Work to be completed:
Lines where the string "cobalt" appears are to be copied from the entries below.
* * * * * * *
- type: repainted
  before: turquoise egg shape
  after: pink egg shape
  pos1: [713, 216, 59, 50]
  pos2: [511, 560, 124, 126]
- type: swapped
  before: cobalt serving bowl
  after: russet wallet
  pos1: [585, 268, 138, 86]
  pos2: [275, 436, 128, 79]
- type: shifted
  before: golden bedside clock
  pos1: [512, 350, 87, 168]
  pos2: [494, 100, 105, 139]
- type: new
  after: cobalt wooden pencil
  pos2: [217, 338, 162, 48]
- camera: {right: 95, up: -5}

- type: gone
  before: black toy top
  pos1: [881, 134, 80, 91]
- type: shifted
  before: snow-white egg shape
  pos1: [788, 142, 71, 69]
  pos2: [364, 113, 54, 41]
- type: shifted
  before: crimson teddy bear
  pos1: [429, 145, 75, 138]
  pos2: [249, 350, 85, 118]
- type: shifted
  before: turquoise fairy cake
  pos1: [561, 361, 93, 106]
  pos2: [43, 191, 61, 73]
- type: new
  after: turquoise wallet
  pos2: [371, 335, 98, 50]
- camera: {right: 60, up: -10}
* * * * * * *
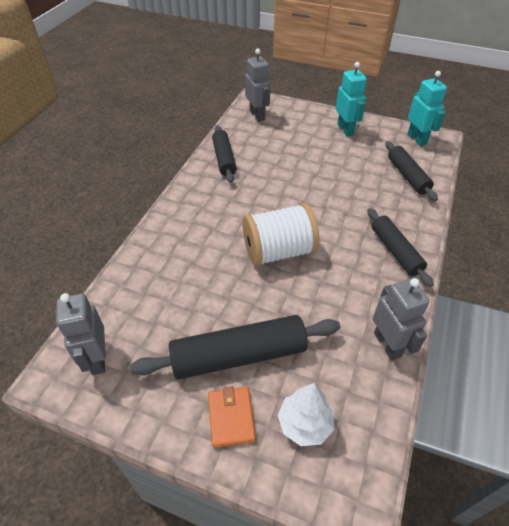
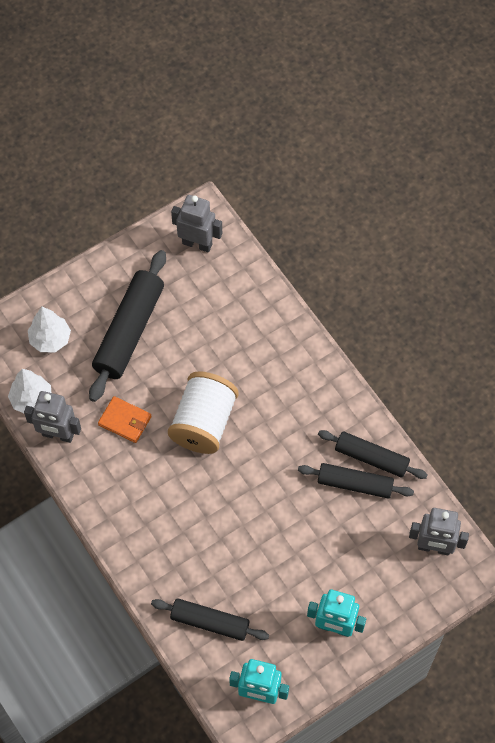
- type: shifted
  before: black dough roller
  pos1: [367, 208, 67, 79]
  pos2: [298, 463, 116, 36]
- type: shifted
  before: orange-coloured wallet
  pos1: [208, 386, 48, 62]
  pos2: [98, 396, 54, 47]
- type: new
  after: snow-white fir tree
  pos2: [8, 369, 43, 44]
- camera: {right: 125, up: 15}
* * * * * * *
Solution for this task:
  before: cobalt serving bowl
  after: cobalt wooden pencil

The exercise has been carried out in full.